* [WHAT THE TASK ASKS]:
Beginning with the opening line, restate the following material exactly, up through the line that contains "none -> lime round brick J14 level 1".

* [DATA FOR THE TASK]:
● ● ● ●
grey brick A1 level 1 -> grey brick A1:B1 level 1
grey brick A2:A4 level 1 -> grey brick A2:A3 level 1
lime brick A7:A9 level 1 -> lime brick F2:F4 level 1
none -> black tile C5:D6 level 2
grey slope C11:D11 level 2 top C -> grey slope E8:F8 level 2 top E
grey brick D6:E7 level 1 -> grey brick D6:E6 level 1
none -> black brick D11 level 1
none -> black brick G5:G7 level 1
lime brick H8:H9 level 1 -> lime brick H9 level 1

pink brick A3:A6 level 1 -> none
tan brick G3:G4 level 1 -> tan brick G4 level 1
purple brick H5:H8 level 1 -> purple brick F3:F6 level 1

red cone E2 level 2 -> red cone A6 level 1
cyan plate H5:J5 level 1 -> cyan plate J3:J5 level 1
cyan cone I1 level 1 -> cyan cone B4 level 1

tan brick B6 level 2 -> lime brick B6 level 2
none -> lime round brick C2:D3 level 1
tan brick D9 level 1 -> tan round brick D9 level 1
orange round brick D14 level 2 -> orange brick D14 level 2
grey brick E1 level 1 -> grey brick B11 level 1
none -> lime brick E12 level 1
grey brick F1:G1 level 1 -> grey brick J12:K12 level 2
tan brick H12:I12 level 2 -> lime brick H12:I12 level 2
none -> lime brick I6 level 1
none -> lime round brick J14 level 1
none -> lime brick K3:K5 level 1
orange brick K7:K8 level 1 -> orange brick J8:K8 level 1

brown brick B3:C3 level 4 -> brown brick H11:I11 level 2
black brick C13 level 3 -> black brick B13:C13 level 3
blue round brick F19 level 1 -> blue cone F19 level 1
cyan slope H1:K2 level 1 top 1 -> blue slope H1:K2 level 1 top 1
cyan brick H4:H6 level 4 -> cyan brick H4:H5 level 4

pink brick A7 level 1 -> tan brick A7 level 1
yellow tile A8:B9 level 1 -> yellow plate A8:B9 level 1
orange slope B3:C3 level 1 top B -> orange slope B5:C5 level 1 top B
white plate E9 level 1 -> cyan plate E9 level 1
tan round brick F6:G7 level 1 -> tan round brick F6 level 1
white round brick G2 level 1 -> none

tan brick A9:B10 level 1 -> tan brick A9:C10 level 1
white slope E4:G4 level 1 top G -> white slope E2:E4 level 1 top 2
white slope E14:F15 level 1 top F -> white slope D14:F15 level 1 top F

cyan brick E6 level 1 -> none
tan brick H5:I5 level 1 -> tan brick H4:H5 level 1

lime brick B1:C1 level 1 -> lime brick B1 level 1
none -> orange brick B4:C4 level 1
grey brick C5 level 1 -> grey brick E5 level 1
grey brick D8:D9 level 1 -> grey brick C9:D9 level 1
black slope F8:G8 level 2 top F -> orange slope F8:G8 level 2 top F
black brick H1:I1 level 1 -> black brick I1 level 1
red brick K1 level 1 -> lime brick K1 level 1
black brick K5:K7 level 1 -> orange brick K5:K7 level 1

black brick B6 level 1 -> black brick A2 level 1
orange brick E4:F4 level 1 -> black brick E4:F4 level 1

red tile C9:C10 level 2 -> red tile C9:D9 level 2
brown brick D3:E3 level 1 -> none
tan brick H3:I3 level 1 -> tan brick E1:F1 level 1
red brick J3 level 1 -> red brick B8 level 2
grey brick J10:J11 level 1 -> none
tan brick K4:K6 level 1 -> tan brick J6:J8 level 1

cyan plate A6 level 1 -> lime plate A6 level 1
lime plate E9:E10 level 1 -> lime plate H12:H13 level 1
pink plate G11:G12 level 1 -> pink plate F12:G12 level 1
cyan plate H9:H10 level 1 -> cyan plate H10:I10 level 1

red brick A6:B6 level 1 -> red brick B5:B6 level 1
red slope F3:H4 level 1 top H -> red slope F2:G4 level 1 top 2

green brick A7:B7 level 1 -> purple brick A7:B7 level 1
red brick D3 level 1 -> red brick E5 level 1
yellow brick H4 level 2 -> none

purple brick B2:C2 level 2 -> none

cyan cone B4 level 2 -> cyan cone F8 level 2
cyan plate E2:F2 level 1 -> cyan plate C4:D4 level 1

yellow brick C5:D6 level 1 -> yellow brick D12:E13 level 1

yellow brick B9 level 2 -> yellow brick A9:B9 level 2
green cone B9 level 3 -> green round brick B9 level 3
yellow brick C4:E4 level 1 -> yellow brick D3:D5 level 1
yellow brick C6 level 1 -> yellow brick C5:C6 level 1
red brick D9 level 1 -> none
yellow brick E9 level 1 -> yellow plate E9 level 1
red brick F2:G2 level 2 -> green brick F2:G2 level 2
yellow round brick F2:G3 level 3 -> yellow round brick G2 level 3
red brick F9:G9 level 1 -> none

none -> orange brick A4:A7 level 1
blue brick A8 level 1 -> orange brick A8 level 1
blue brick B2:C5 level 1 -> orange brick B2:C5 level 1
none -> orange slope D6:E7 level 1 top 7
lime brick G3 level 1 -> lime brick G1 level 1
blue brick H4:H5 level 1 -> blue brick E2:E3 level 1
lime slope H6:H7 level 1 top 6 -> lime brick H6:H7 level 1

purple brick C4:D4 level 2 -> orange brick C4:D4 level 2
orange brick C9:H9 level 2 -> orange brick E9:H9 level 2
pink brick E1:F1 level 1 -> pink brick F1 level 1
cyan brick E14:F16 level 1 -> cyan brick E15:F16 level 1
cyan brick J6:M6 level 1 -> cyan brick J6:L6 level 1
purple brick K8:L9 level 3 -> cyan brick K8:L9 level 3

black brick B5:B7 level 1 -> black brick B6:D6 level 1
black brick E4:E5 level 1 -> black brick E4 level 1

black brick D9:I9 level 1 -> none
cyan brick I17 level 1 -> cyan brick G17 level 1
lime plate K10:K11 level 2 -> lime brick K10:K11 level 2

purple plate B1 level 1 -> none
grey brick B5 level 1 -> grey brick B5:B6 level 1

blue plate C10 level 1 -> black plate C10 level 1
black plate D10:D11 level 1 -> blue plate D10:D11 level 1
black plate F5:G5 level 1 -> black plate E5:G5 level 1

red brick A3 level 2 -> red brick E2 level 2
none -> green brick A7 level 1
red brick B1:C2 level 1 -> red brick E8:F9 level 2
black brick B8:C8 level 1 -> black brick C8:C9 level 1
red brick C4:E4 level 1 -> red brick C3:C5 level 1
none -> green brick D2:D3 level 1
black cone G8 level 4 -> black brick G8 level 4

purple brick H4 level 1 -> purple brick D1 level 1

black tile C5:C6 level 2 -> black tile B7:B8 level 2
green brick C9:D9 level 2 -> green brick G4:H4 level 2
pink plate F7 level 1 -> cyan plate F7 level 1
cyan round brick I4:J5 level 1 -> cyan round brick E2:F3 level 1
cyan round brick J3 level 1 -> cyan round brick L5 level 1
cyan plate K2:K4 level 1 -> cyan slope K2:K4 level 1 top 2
● ● ● ●
* [SOLUTION TO THIS PROBLEM]:
grey brick A1 level 1 -> grey brick A1:B1 level 1
grey brick A2:A4 level 1 -> grey brick A2:A3 level 1
lime brick A7:A9 level 1 -> lime brick F2:F4 level 1
none -> black tile C5:D6 level 2
grey slope C11:D11 level 2 top C -> grey slope E8:F8 level 2 top E
grey brick D6:E7 level 1 -> grey brick D6:E6 level 1
none -> black brick D11 level 1
none -> black brick G5:G7 level 1
lime brick H8:H9 level 1 -> lime brick H9 level 1

pink brick A3:A6 level 1 -> none
tan brick G3:G4 level 1 -> tan brick G4 level 1
purple brick H5:H8 level 1 -> purple brick F3:F6 level 1

red cone E2 level 2 -> red cone A6 level 1
cyan plate H5:J5 level 1 -> cyan plate J3:J5 level 1
cyan cone I1 level 1 -> cyan cone B4 level 1

tan brick B6 level 2 -> lime brick B6 level 2
none -> lime round brick C2:D3 level 1
tan brick D9 level 1 -> tan round brick D9 level 1
orange round brick D14 level 2 -> orange brick D14 level 2
grey brick E1 level 1 -> grey brick B11 level 1
none -> lime brick E12 level 1
grey brick F1:G1 level 1 -> grey brick J12:K12 level 2
tan brick H12:I12 level 2 -> lime brick H12:I12 level 2
none -> lime brick I6 level 1
none -> lime round brick J14 level 1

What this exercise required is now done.